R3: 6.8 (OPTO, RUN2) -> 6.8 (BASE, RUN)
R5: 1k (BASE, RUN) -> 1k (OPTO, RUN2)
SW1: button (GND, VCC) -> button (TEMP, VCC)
---
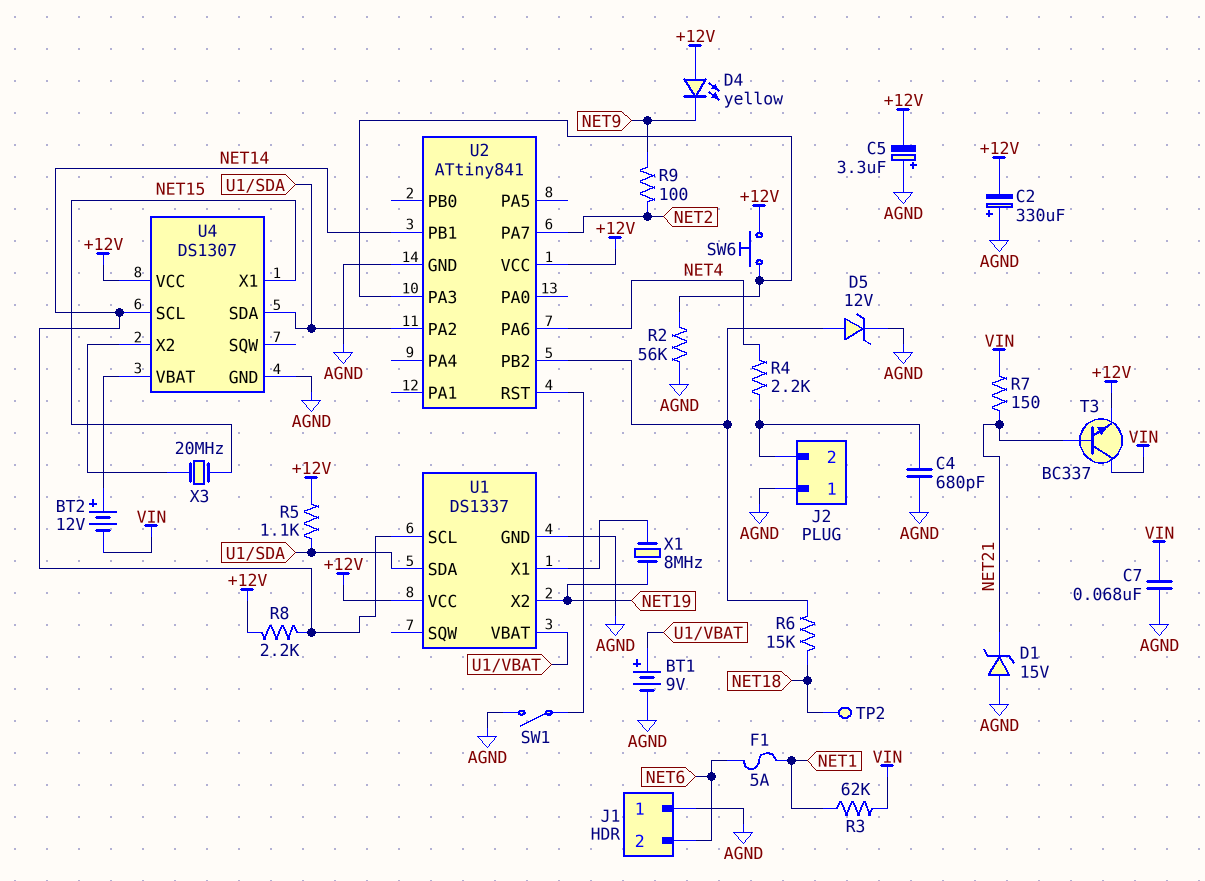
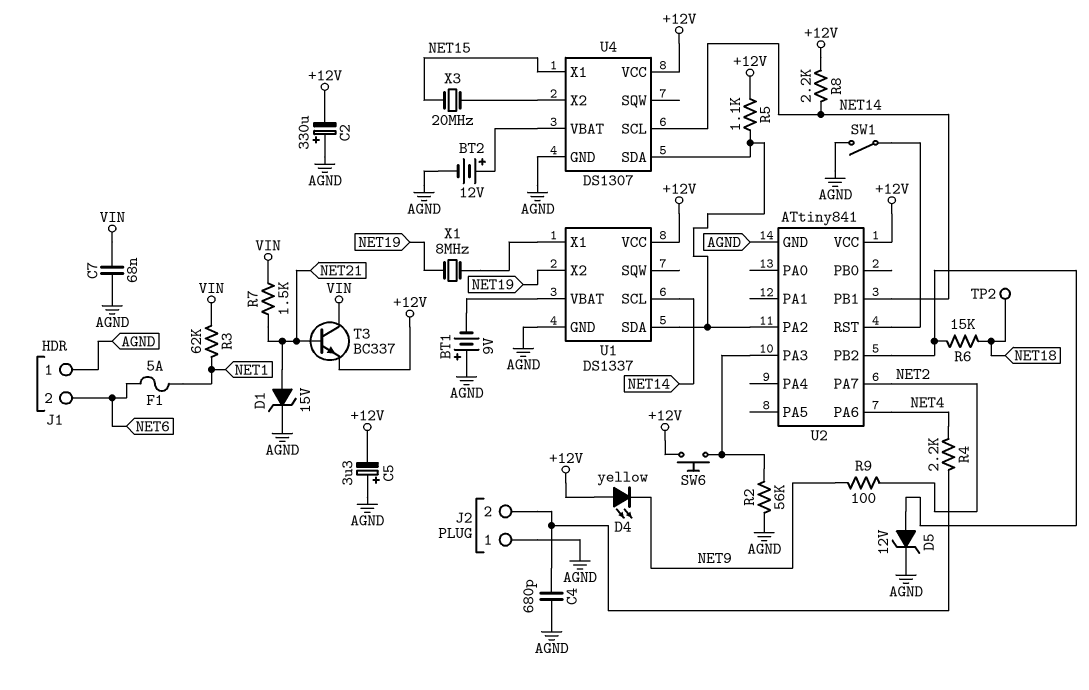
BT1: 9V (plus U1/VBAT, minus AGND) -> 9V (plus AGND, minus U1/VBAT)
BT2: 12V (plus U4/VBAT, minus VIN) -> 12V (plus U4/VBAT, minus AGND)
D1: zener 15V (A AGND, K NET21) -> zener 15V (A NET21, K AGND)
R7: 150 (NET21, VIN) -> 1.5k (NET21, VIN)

Instructions for the task
Only the lines above starting at the one containing "R3: 6.8 (OPTO, RUN2) -> 6.8 (BASE, RUN)" and ending at the one containing "SW1: button (GND, VCC) -> button (TEMP, VCC)", both included, are to be returned, exactly as they read.

Solution to the exercise
R3: 6.8 (OPTO, RUN2) -> 6.8 (BASE, RUN)
R5: 1k (BASE, RUN) -> 1k (OPTO, RUN2)
SW1: button (GND, VCC) -> button (TEMP, VCC)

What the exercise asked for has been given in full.